TASK INSTRUCTIONS: Each line from the line containing "(250, 404) = (134, 202): none" through the last line of the entries is to be reproduced exactly as it stands.

(Object change descriptions)
┄┄┄┄┄┄┄┄┄┄

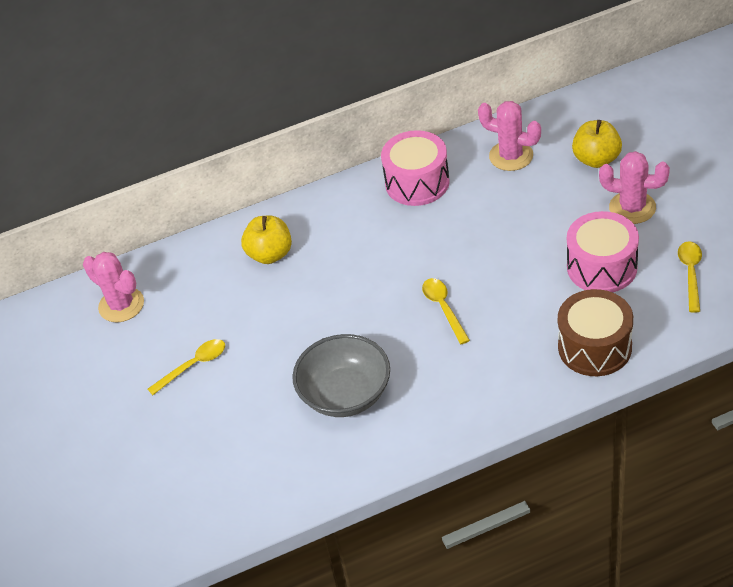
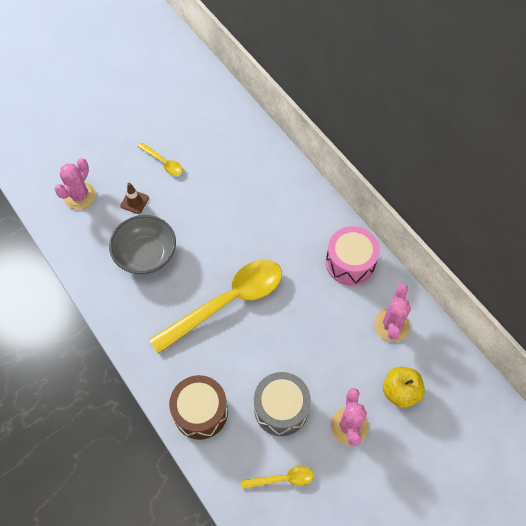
camera: 70 degrees right, 15 degrees up
(121, 305) = (210, 110): pink cactus -> pink cactus (80, 196)
(250, 404) = (134, 202): none -> brown traffic cone
(270, 254) = (264, 183): yellow apple -> none
(443, 308) = (227, 302): yellow spoon -> yellow spoon, size x2.31
(602, 267) = (281, 408): pink drum -> grey drum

┄┄┄┄┄┄┄┄┄┄

COMPLETED EXERCISE:
(250, 404) = (134, 202): none -> brown traffic cone
(270, 254) = (264, 183): yellow apple -> none
(443, 308) = (227, 302): yellow spoon -> yellow spoon, size x2.31
(602, 267) = (281, 408): pink drum -> grey drum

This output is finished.